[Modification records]
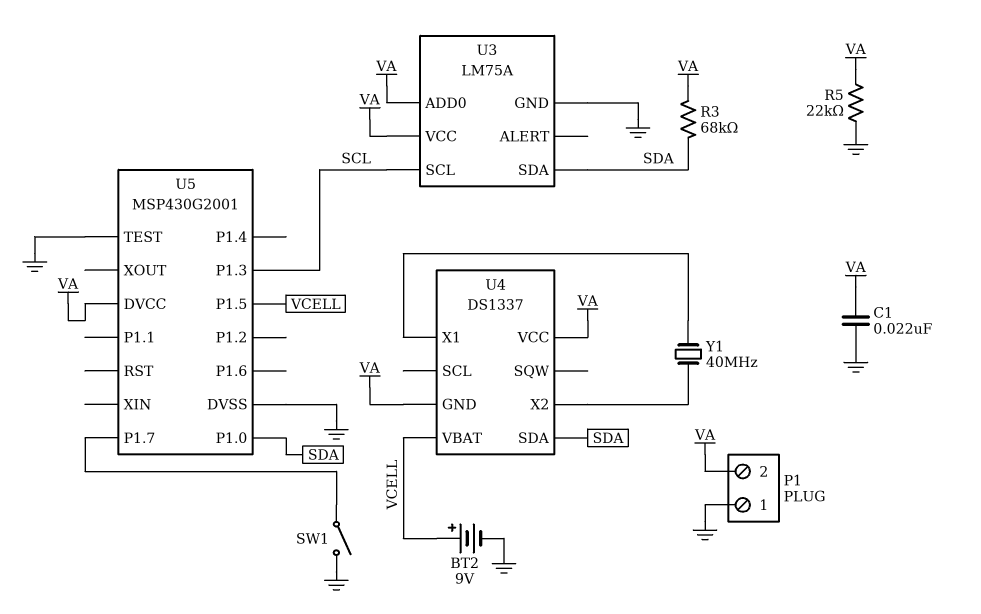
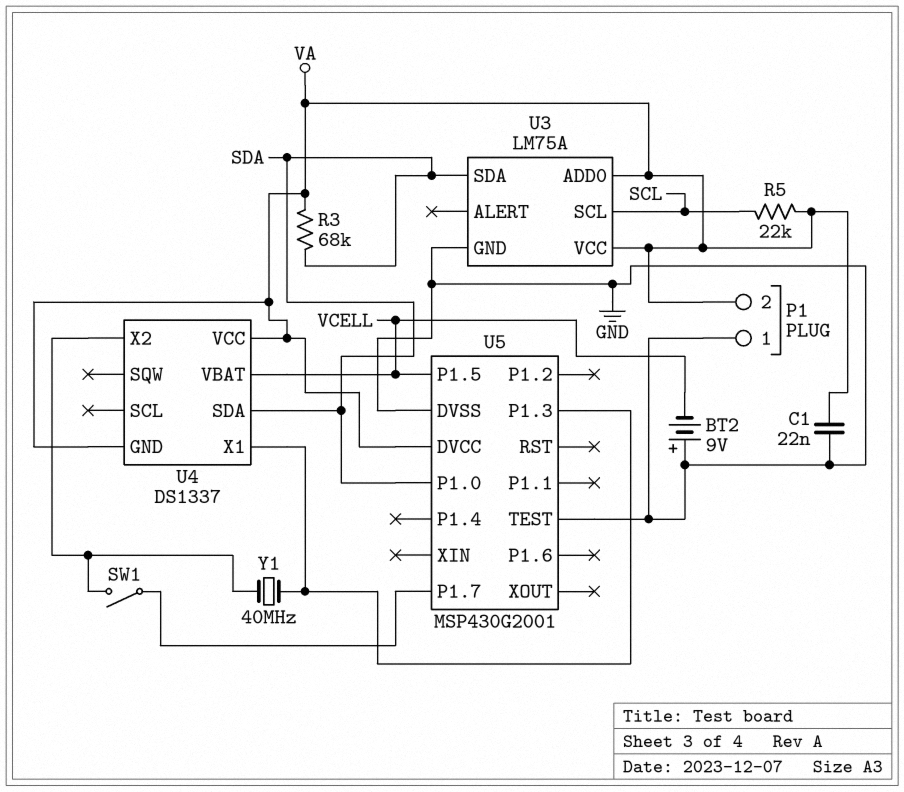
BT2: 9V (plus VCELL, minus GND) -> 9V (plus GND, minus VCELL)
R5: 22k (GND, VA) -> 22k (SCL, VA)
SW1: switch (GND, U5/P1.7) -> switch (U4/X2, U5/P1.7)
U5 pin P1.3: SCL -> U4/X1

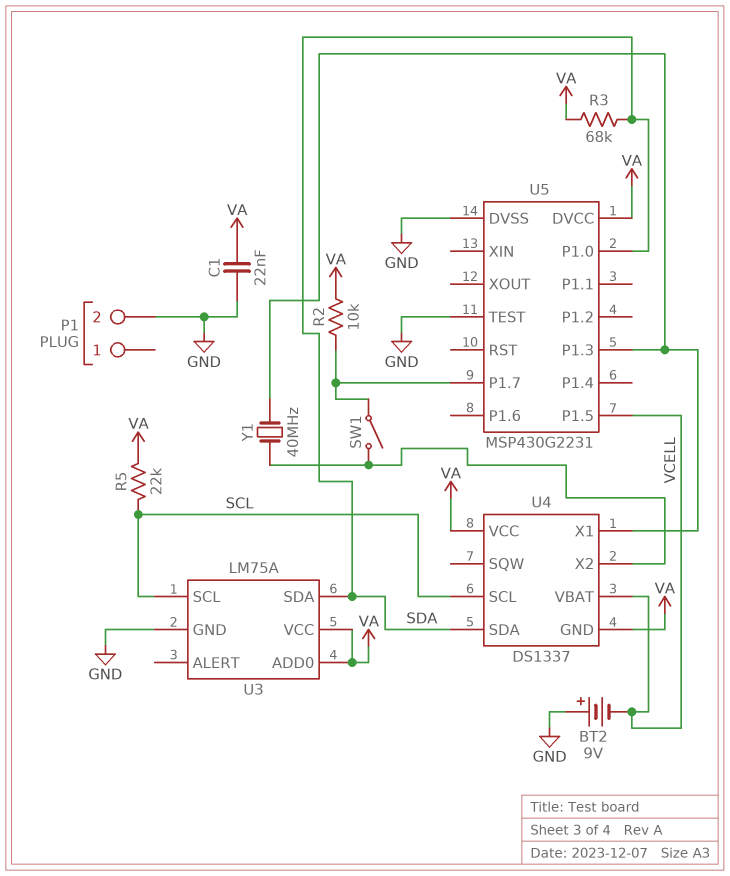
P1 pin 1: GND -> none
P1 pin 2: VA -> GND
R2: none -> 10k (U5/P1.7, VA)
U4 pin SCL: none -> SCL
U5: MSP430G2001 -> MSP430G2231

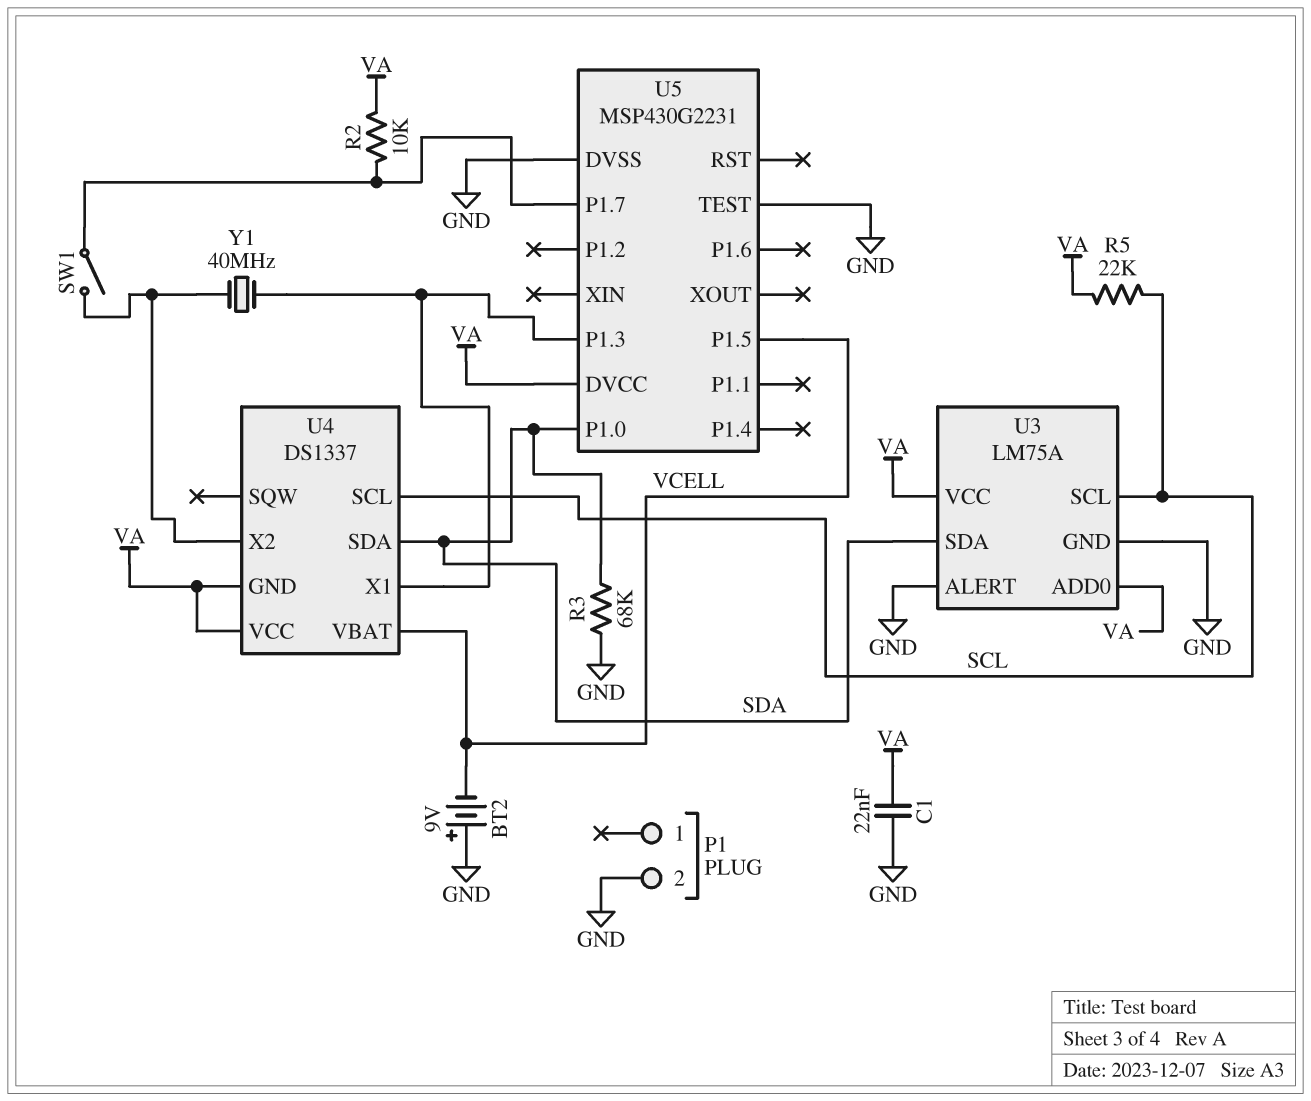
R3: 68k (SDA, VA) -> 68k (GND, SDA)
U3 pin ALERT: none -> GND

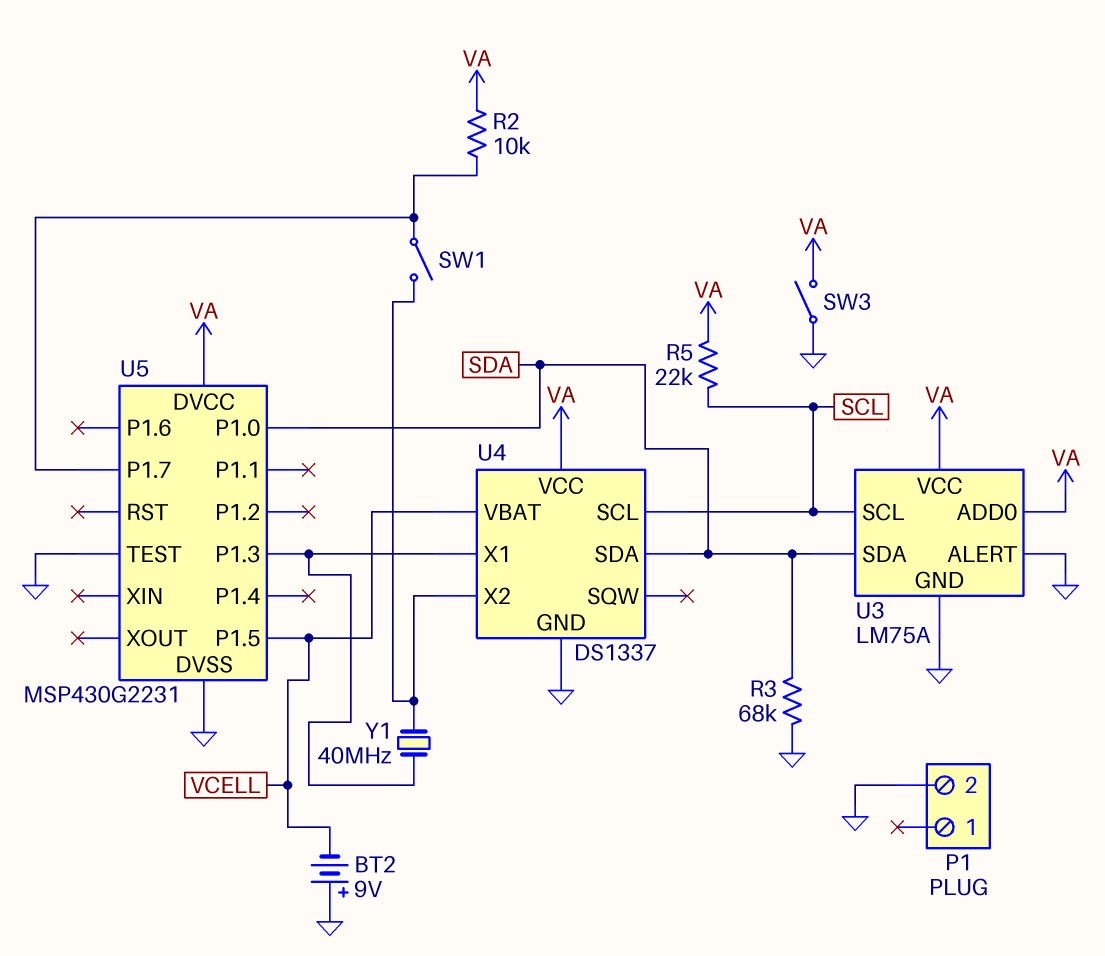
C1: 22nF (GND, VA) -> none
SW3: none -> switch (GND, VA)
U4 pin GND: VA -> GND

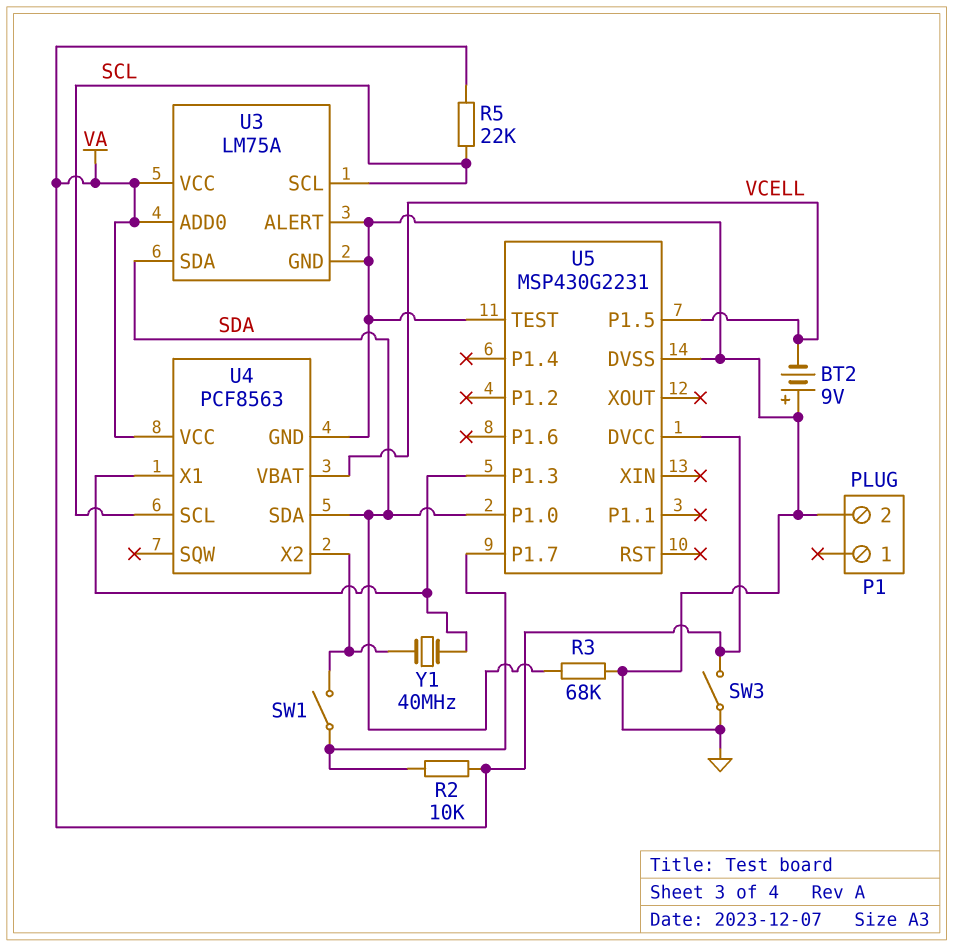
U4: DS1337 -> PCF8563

# [Exercise description]
Please write out the lines above exactly, from the one that contains "SW1: switch (GND, U5/P1.7)" through the final line, and include none of the pictures.

# [Reply to the task]
SW1: switch (GND, U5/P1.7) -> switch (U4/X2, U5/P1.7)
U5 pin P1.3: SCL -> U4/X1

P1 pin 1: GND -> none
P1 pin 2: VA -> GND
R2: none -> 10k (U5/P1.7, VA)
U4 pin SCL: none -> SCL
U5: MSP430G2001 -> MSP430G2231

R3: 68k (SDA, VA) -> 68k (GND, SDA)
U3 pin ALERT: none -> GND

C1: 22nF (GND, VA) -> none
SW3: none -> switch (GND, VA)
U4 pin GND: VA -> GND

U4: DS1337 -> PCF8563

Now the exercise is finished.